- _REQUIRED WORK_
Which of the lines below include "none"? Each one should be copied out.

- _EXTRACTED ENTRIES_

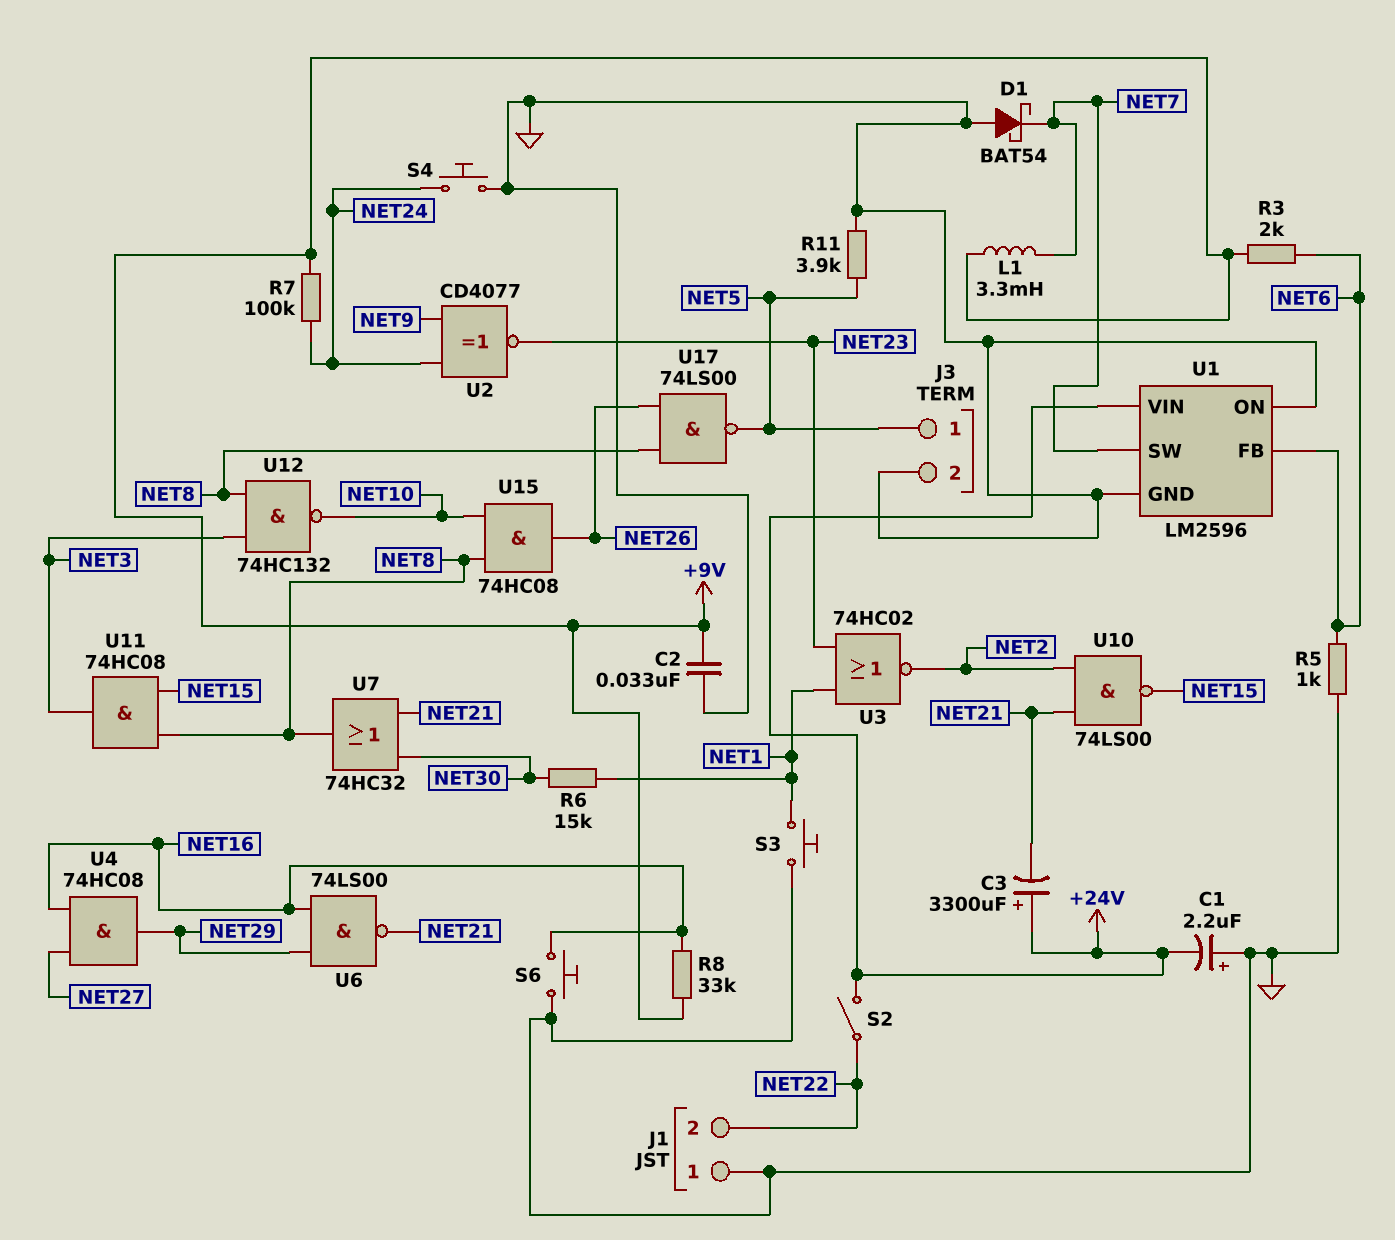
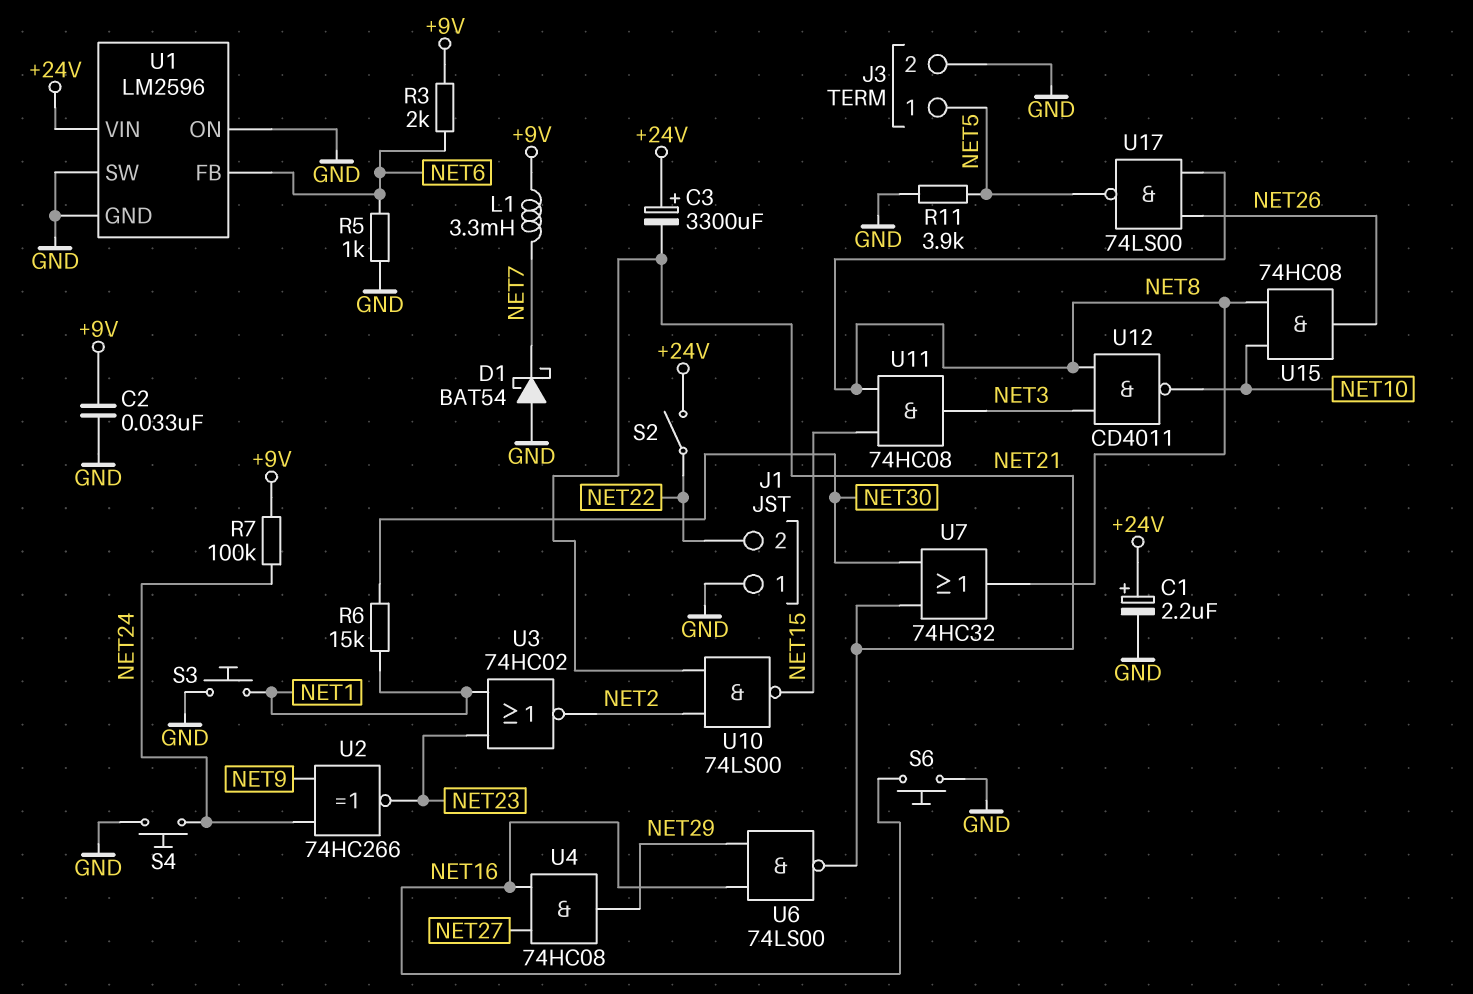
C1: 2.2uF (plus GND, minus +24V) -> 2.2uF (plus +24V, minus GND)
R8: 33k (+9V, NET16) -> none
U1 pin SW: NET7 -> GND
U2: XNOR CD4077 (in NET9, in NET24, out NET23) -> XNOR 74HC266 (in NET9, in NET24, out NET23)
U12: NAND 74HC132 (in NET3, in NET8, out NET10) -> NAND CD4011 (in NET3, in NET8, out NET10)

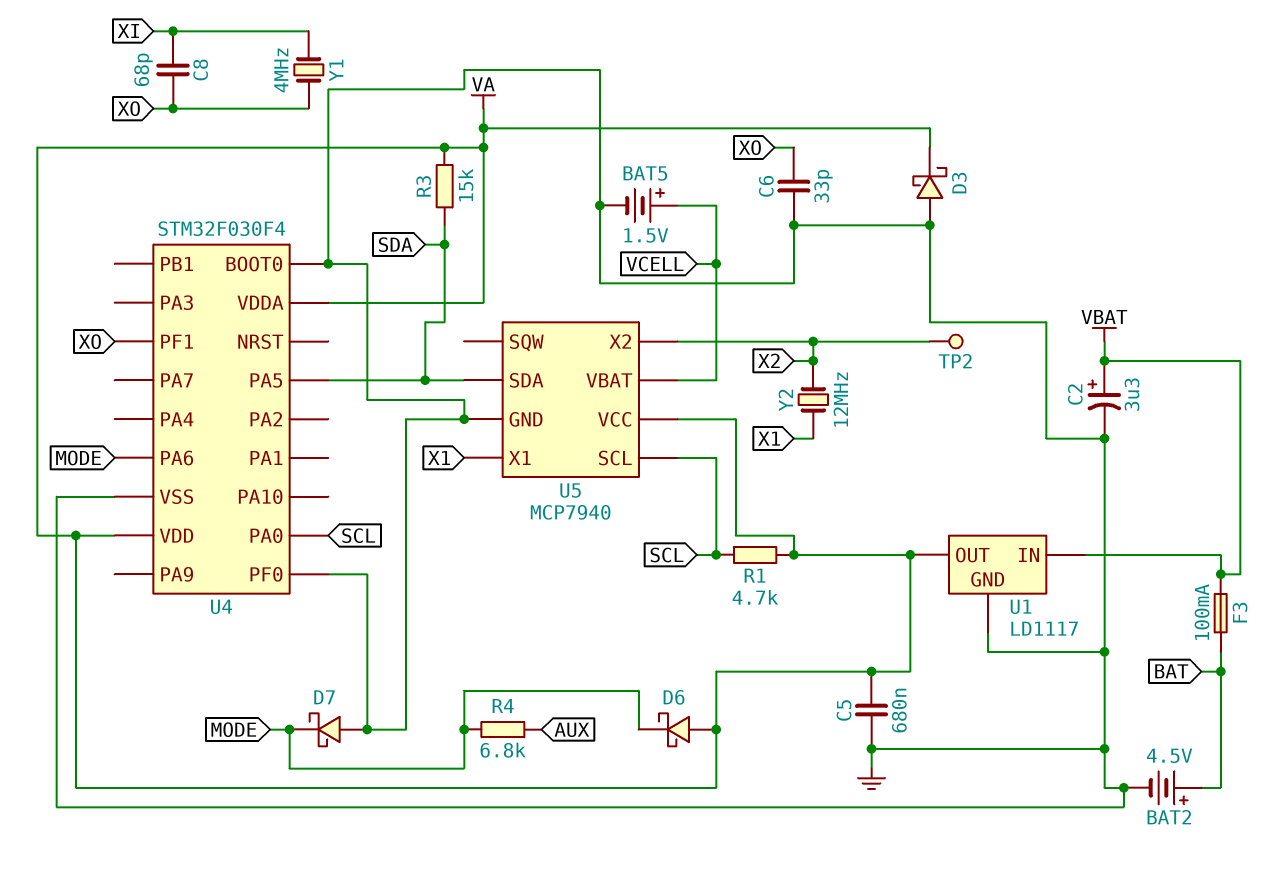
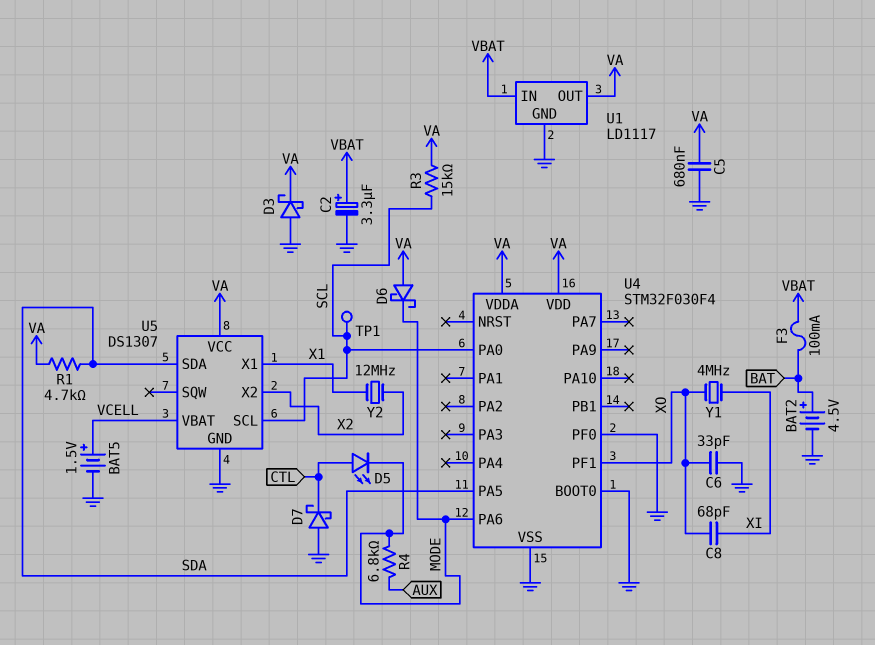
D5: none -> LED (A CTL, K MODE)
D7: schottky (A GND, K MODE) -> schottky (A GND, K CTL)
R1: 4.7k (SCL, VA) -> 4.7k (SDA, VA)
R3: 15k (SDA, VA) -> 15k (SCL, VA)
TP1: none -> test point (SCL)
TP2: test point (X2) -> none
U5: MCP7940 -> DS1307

- _ANSWER TO THIS TASK_
R8: 33k (+9V, NET16) -> none
D5: none -> LED (A CTL, K MODE)
TP1: none -> test point (SCL)
TP2: test point (X2) -> none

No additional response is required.